▶ [TRY IT] Starting from the line in which "none -> cyan 1x1 brick [118,96,159,138]" appears, output every line down to the last line of the data below, exactly and without anything more.

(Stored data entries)
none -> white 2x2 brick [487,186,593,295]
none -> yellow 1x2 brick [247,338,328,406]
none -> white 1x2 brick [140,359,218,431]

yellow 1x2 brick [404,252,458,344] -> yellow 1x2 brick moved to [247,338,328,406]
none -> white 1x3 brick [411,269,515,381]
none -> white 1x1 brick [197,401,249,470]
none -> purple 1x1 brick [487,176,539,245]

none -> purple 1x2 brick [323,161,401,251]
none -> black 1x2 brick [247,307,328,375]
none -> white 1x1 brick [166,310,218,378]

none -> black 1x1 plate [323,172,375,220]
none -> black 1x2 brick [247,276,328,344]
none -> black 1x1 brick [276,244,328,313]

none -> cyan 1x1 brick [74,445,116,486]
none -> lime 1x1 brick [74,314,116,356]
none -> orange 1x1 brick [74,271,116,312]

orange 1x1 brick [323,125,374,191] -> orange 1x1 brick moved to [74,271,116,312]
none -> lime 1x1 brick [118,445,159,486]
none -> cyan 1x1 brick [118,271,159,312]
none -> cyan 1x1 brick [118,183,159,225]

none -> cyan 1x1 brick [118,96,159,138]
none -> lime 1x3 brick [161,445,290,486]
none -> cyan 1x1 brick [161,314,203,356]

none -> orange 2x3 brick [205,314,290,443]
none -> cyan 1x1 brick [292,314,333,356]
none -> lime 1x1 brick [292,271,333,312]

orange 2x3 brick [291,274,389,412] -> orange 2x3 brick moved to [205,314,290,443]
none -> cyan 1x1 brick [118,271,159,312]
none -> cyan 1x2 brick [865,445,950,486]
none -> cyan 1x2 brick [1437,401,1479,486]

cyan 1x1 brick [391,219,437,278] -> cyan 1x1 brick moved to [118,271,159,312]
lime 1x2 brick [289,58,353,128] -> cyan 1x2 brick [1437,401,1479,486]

▶ [RESPONSE AREA]
none -> cyan 1x1 brick [118,96,159,138]
none -> lime 1x3 brick [161,445,290,486]
none -> cyan 1x1 brick [161,314,203,356]

none -> orange 2x3 brick [205,314,290,443]
none -> cyan 1x1 brick [292,314,333,356]
none -> lime 1x1 brick [292,271,333,312]

orange 2x3 brick [291,274,389,412] -> orange 2x3 brick moved to [205,314,290,443]
none -> cyan 1x1 brick [118,271,159,312]
none -> cyan 1x2 brick [865,445,950,486]
none -> cyan 1x2 brick [1437,401,1479,486]

cyan 1x1 brick [391,219,437,278] -> cyan 1x1 brick moved to [118,271,159,312]
lime 1x2 brick [289,58,353,128] -> cyan 1x2 brick [1437,401,1479,486]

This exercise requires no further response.